Top of DATA TO USE

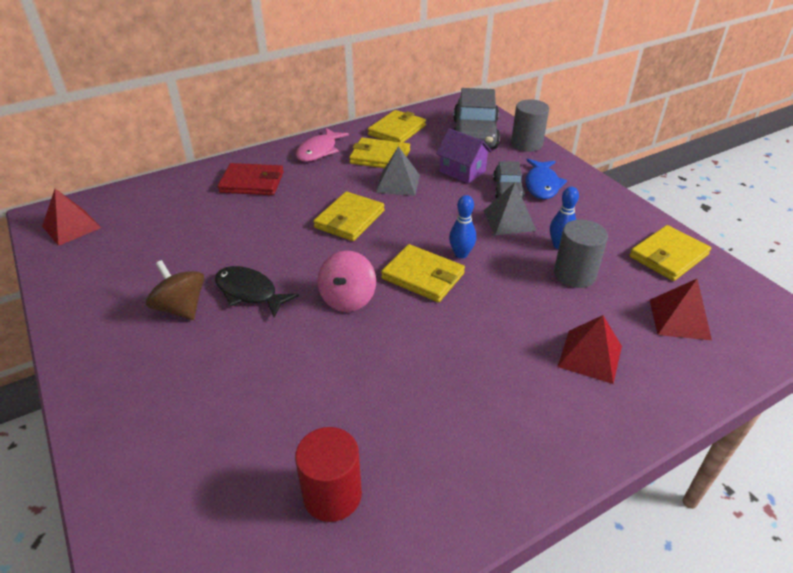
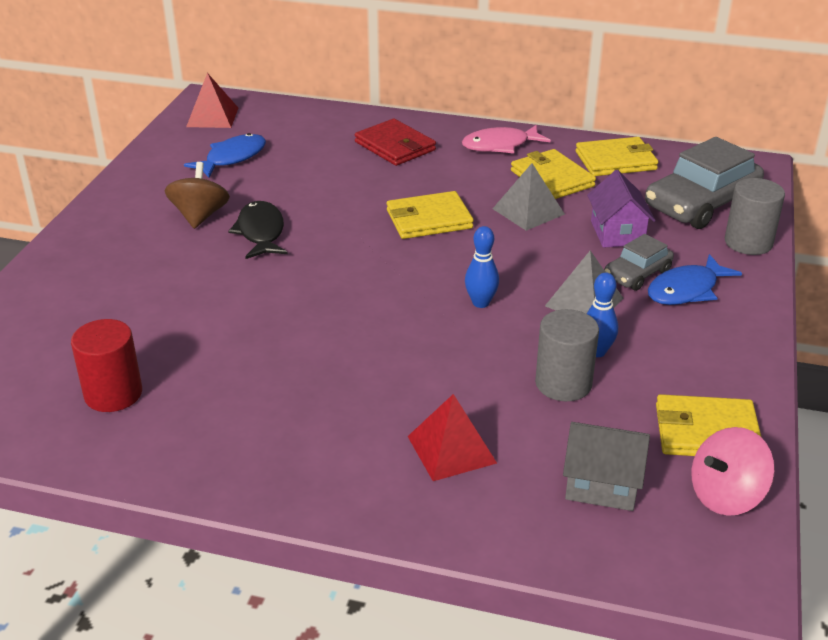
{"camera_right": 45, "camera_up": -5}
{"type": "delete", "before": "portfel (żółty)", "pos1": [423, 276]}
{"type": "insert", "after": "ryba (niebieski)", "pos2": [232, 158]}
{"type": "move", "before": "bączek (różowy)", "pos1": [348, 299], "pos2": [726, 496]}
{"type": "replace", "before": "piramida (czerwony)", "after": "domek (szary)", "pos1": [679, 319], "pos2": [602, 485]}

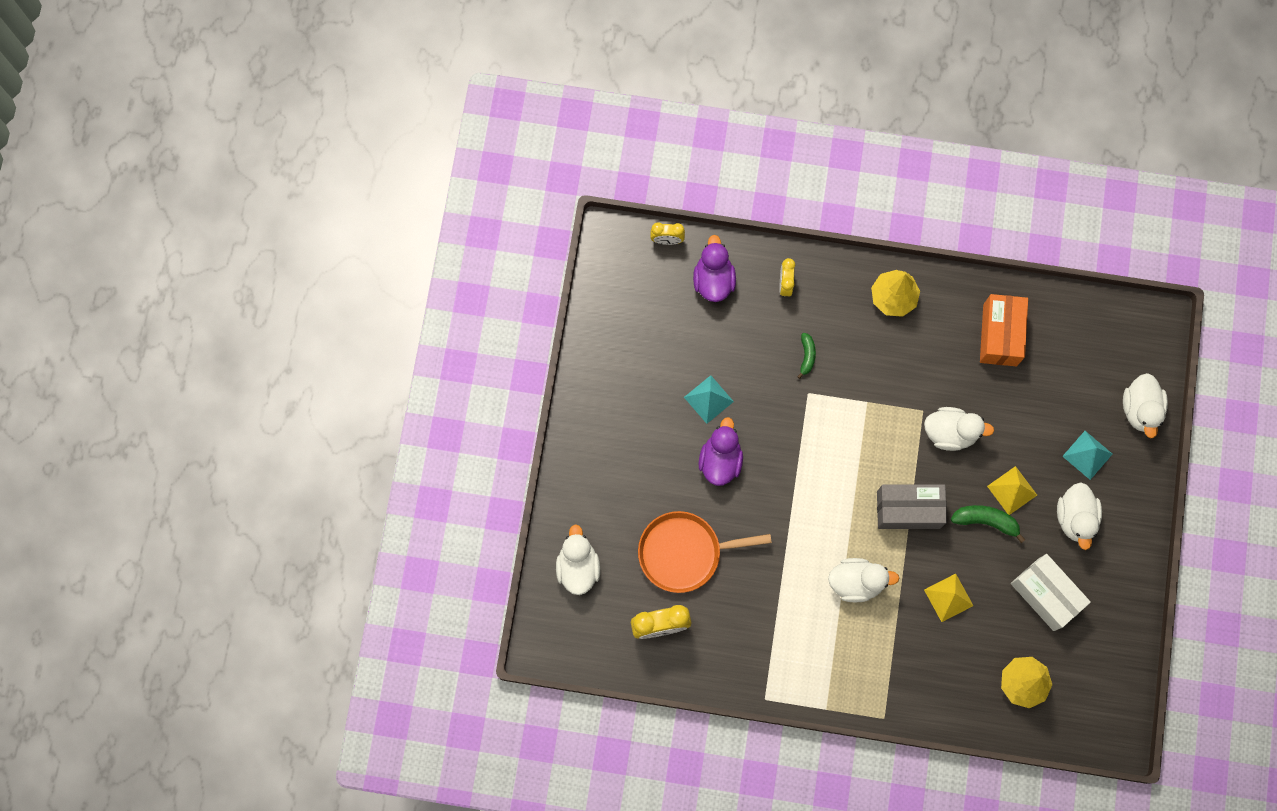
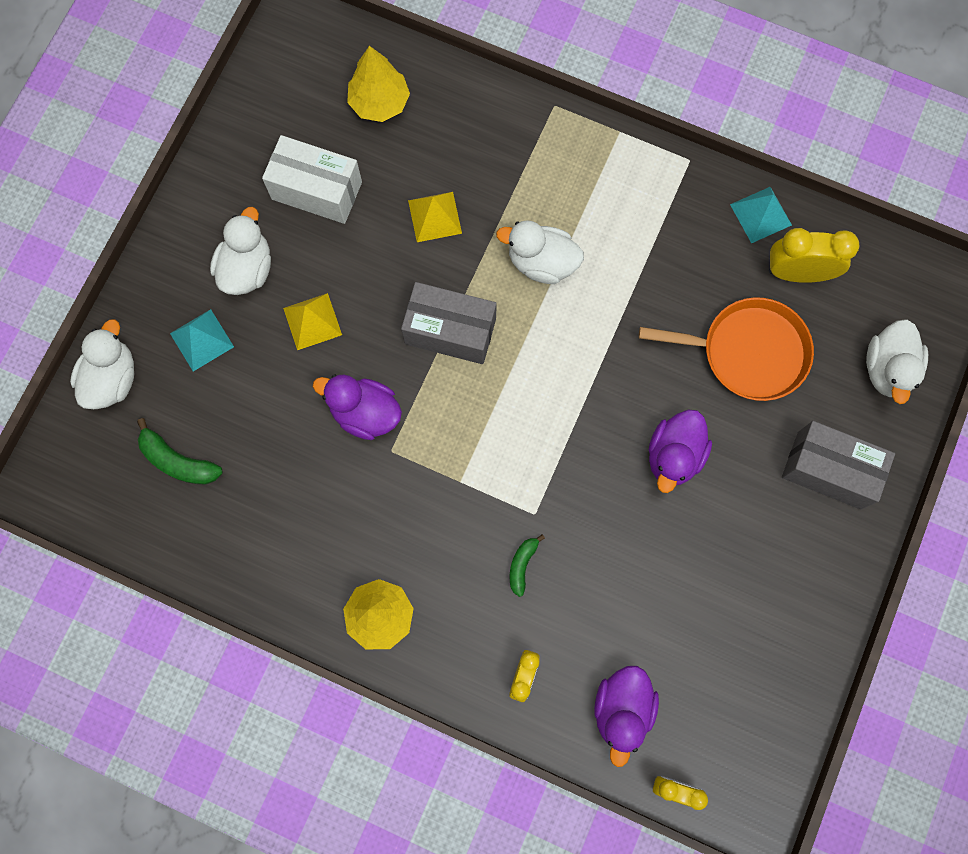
{"camera_right": -165, "camera_up": 0}
{"type": "delete", "before": "pudełko (pomarańczowy)", "pos1": [1000, 335]}
{"type": "insert", "after": "pudełko (szary)", "pos2": [829, 470]}
{"type": "move", "before": "piramida (turkusowy)", "pos1": [708, 399], "pos2": [760, 214]}
{"type": "move", "before": "banan (zielony)", "pos1": [986, 521], "pos2": [178, 461]}
{"type": "recolor", "before": "kaczka (biały)", "after": "kaczka (fioletowy)", "pos1": [950, 432], "pos2": [365, 413]}
{"type": "rotate", "before": "pudełko (biały)", "pos1": [1045, 595], "pos2": [317, 190], "turn": -45}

Bottom of DATA TO USE

- _PROBLEM STATEMENT_
The copy you produce must hold all the records above exactly and none of their pictures.

- _RESPONSE TO THIS EXERCISE_
{"camera_right": 45, "camera_up": -5}
{"type": "delete", "before": "portfel (żółty)", "pos1": [423, 276]}
{"type": "insert", "after": "ryba (niebieski)", "pos2": [232, 158]}
{"type": "move", "before": "bączek (różowy)", "pos1": [348, 299], "pos2": [726, 496]}
{"type": "replace", "before": "piramida (czerwony)", "after": "domek (szary)", "pos1": [679, 319], "pos2": [602, 485]}

{"camera_right": -165, "camera_up": 0}
{"type": "delete", "before": "pudełko (pomarańczowy)", "pos1": [1000, 335]}
{"type": "insert", "after": "pudełko (szary)", "pos2": [829, 470]}
{"type": "move", "before": "piramida (turkusowy)", "pos1": [708, 399], "pos2": [760, 214]}
{"type": "move", "before": "banan (zielony)", "pos1": [986, 521], "pos2": [178, 461]}
{"type": "recolor", "before": "kaczka (biały)", "after": "kaczka (fioletowy)", "pos1": [950, 432], "pos2": [365, 413]}
{"type": "rotate", "before": "pudełko (biały)", "pos1": [1045, 595], "pos2": [317, 190], "turn": -45}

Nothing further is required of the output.